**TASK DESCRIPTION**
Return the full listing character for character, without its pictures.

**SOURCE DATA**
■ ■ ■ ■ ■ ■ ■
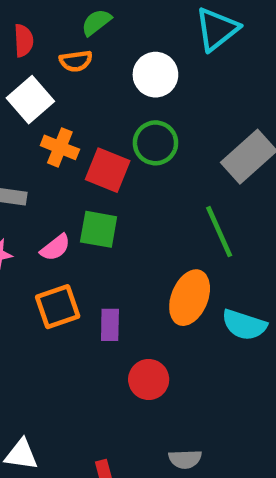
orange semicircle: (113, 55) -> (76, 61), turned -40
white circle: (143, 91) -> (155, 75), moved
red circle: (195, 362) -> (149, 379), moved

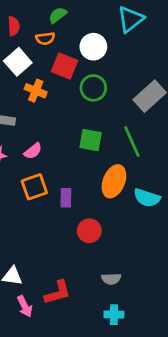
red square: (108, 170) -> (65, 66), moved
green square: (99, 229) -> (91, 140), moved

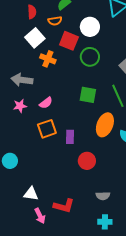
red L-shape: (58, 293) -> (64, 206), turned 30

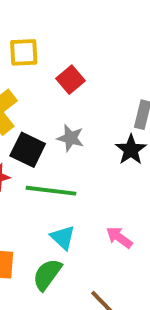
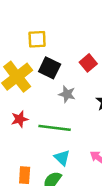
red square: (71, 80) -> (88, 63), moved
black square: (28, 150) -> (50, 68), moved

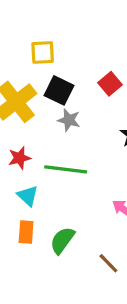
gray star: (67, 94) -> (69, 120), moved
cyan triangle: (62, 158) -> (28, 196), moved

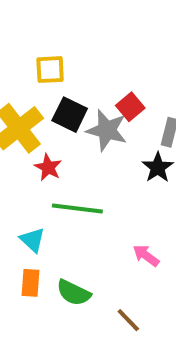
gray star: (69, 120) -> (107, 130), moved, size x1.5
red star: (20, 158) -> (48, 167), moved, turned -30
green semicircle: (62, 240) -> (74, 293), turned -100

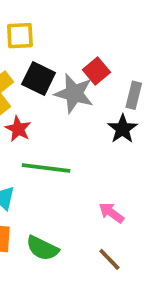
brown line: (128, 320) -> (109, 259), moved

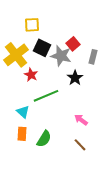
black star: (123, 129) -> (75, 78), moved
green line: (46, 168) -> (46, 96), turned -30
green semicircle: (42, 248) -> (44, 139), turned -84

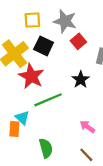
gray star: (61, 56) -> (65, 21), moved
red star: (31, 75) -> (31, 76), size x1.6
orange rectangle: (22, 134) -> (14, 129), moved
green semicircle: (44, 139) -> (46, 148), turned -48

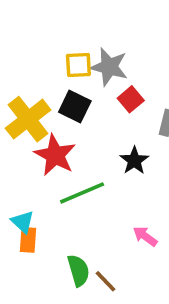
yellow square: (32, 20) -> (78, 65), moved
cyan triangle: (22, 118) -> (23, 222), moved
brown line: (86, 155) -> (105, 281), moved

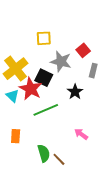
gray star: (109, 67) -> (61, 62), moved
red square: (131, 99) -> (83, 50), moved
black square: (75, 106) -> (44, 78), moved
cyan triangle: (23, 222) -> (12, 96), moved

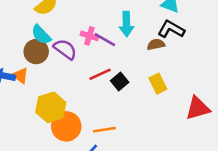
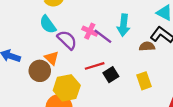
brown circle: (36, 52) -> (40, 71), moved
orange triangle: (20, 76) -> (52, 58), moved
yellow hexagon: (51, 107) -> (67, 88), moved

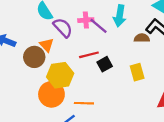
pink cross: (90, 31) -> (86, 20), turned -32

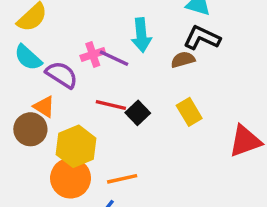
red line: (89, 55) -> (111, 105), turned 42

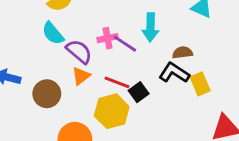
black L-shape: (202, 38) -> (174, 73), moved
orange triangle: (44, 107) -> (81, 76), moved, turned 42
yellow rectangle: (189, 112) -> (200, 84), moved
yellow hexagon: (76, 146) -> (112, 111), moved

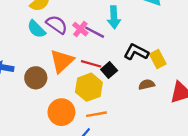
pink cross: (108, 38) -> (80, 29), turned -35
purple semicircle: (79, 52) -> (57, 25), moved
brown semicircle: (182, 53) -> (147, 85), moved
orange triangle: (81, 76) -> (62, 61), size x1.6

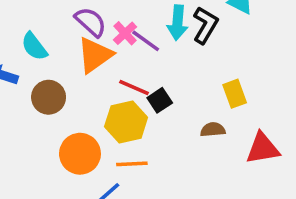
cyan semicircle: (36, 29) -> (34, 46), moved
black L-shape: (136, 52) -> (205, 25), moved, turned 85
orange triangle: (62, 61) -> (95, 55), moved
■ ■ ■ ■ ■ ■ ■
**RESULT FOR THIS TASK**
orange semicircle: (113, 55) -> (76, 61), turned -40
white circle: (143, 91) -> (155, 75), moved
red circle: (195, 362) -> (149, 379), moved

red square: (108, 170) -> (65, 66), moved
green square: (99, 229) -> (91, 140), moved

red L-shape: (58, 293) -> (64, 206), turned 30

red square: (71, 80) -> (88, 63), moved
black square: (28, 150) -> (50, 68), moved

gray star: (67, 94) -> (69, 120), moved
cyan triangle: (62, 158) -> (28, 196), moved

gray star: (69, 120) -> (107, 130), moved, size x1.5
red star: (20, 158) -> (48, 167), moved, turned -30
green semicircle: (62, 240) -> (74, 293), turned -100

brown line: (128, 320) -> (109, 259), moved

black star: (123, 129) -> (75, 78), moved
green line: (46, 168) -> (46, 96), turned -30
green semicircle: (42, 248) -> (44, 139), turned -84

gray star: (61, 56) -> (65, 21), moved
red star: (31, 75) -> (31, 76), size x1.6
orange rectangle: (22, 134) -> (14, 129), moved
green semicircle: (44, 139) -> (46, 148), turned -48

yellow square: (32, 20) -> (78, 65), moved
cyan triangle: (22, 118) -> (23, 222), moved
brown line: (86, 155) -> (105, 281), moved

gray star: (109, 67) -> (61, 62), moved
red square: (131, 99) -> (83, 50), moved
black square: (75, 106) -> (44, 78), moved
cyan triangle: (23, 222) -> (12, 96), moved

brown circle: (36, 52) -> (40, 71), moved
orange triangle: (20, 76) -> (52, 58), moved
yellow hexagon: (51, 107) -> (67, 88), moved

pink cross: (90, 31) -> (86, 20), turned -32

red line: (89, 55) -> (111, 105), turned 42

black L-shape: (202, 38) -> (174, 73), moved
orange triangle: (44, 107) -> (81, 76), moved, turned 42
yellow rectangle: (189, 112) -> (200, 84), moved
yellow hexagon: (76, 146) -> (112, 111), moved

pink cross: (108, 38) -> (80, 29), turned -35
purple semicircle: (79, 52) -> (57, 25), moved
brown semicircle: (182, 53) -> (147, 85), moved
orange triangle: (81, 76) -> (62, 61), size x1.6

cyan semicircle: (36, 29) -> (34, 46), moved
black L-shape: (136, 52) -> (205, 25), moved, turned 85
orange triangle: (62, 61) -> (95, 55), moved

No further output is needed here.